WORK ORDER
Please produce an exact transcription of the lines from the one containing "(449, 451) = (357, 315): turquoise" through the last line of the entries, leaving out every picture.

Start of SOURCE DATA

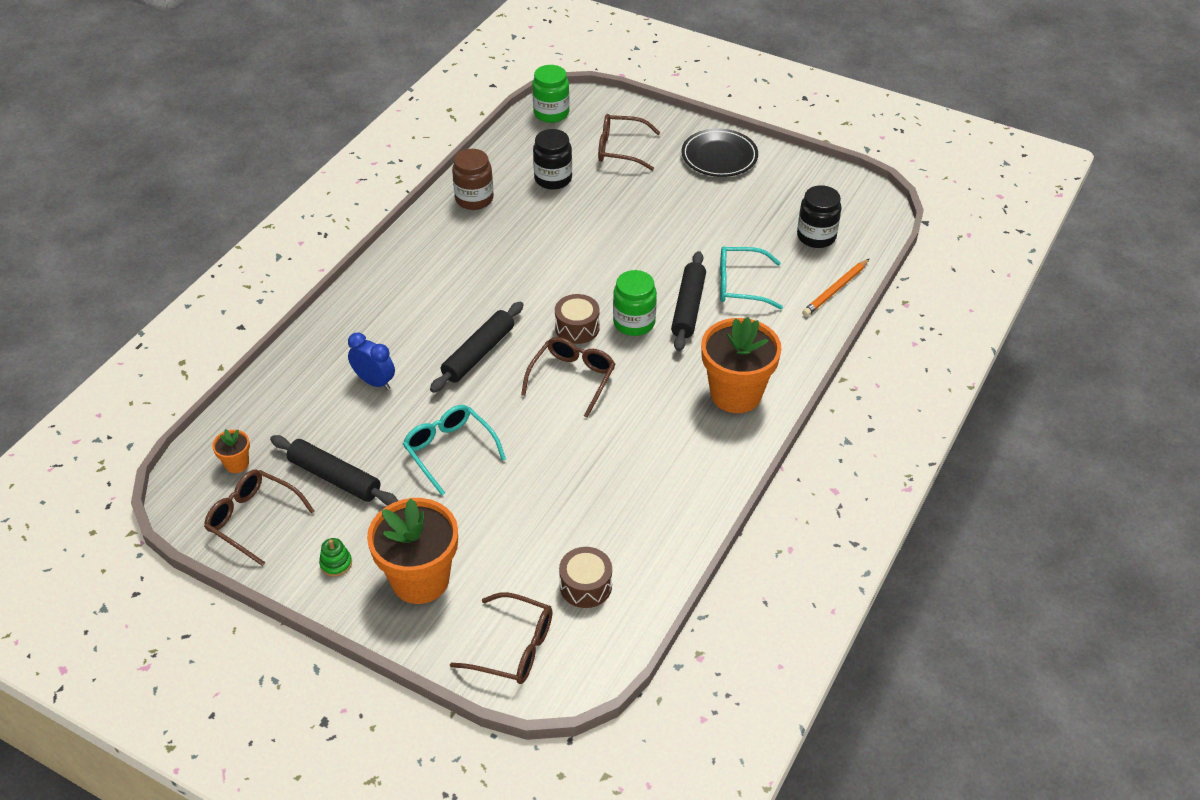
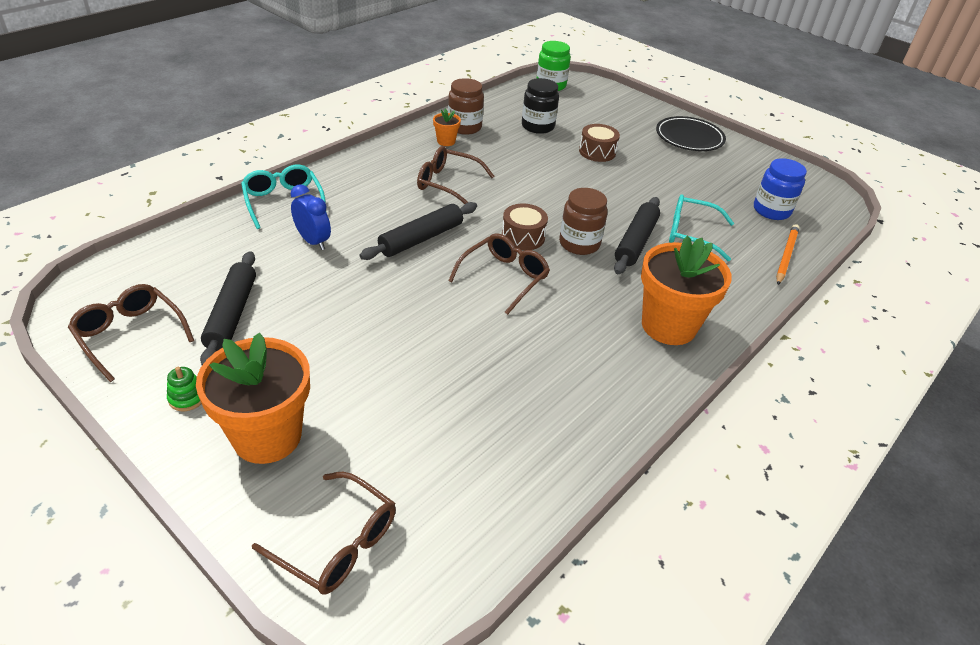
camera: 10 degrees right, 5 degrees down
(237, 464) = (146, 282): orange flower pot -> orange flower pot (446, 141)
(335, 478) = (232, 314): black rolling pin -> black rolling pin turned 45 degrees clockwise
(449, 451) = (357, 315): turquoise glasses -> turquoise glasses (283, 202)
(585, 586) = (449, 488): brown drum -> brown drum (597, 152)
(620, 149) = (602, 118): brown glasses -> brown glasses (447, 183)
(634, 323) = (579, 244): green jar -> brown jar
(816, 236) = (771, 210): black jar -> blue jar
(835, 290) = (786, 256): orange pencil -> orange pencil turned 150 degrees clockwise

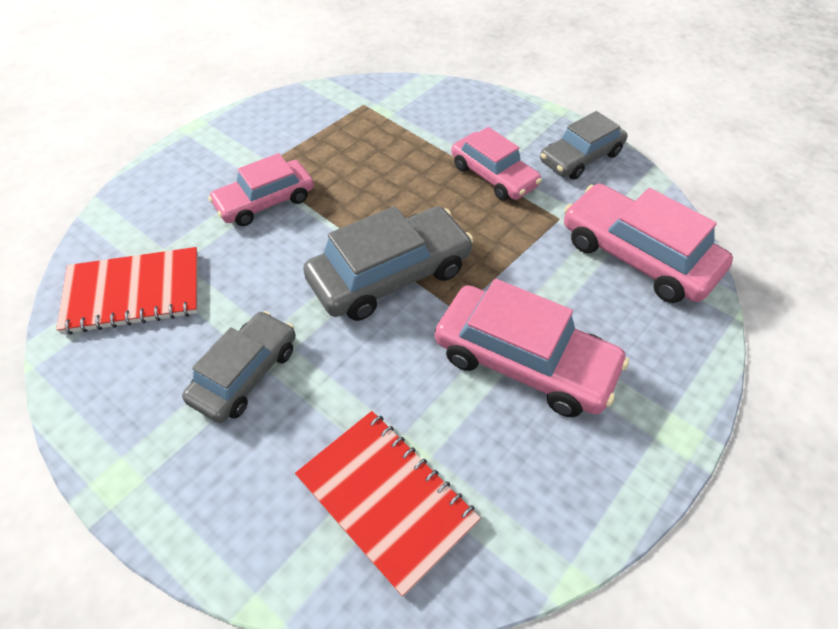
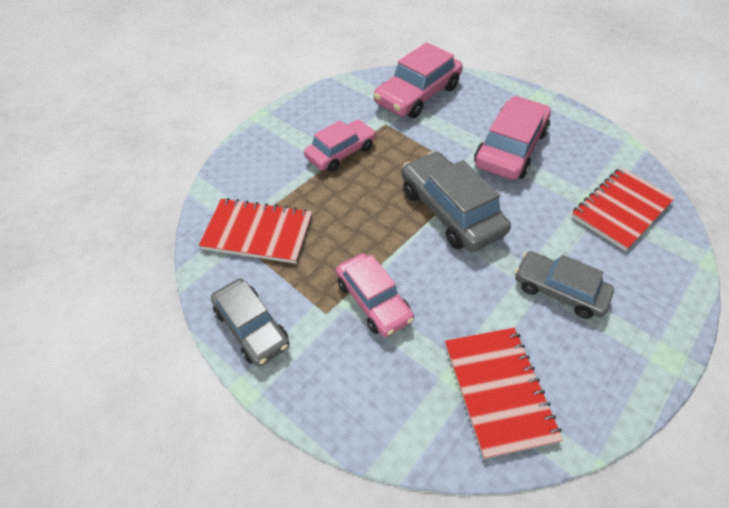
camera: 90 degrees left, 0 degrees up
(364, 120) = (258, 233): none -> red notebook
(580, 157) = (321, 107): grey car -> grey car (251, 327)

End of SOURCE DATA

SOLUTION
(449, 451) = (357, 315): turquoise glasses -> turquoise glasses (283, 202)
(585, 586) = (449, 488): brown drum -> brown drum (597, 152)
(620, 149) = (602, 118): brown glasses -> brown glasses (447, 183)
(634, 323) = (579, 244): green jar -> brown jar
(816, 236) = (771, 210): black jar -> blue jar
(835, 290) = (786, 256): orange pencil -> orange pencil turned 150 degrees clockwise

camera: 90 degrees left, 0 degrees up
(364, 120) = (258, 233): none -> red notebook
(580, 157) = (321, 107): grey car -> grey car (251, 327)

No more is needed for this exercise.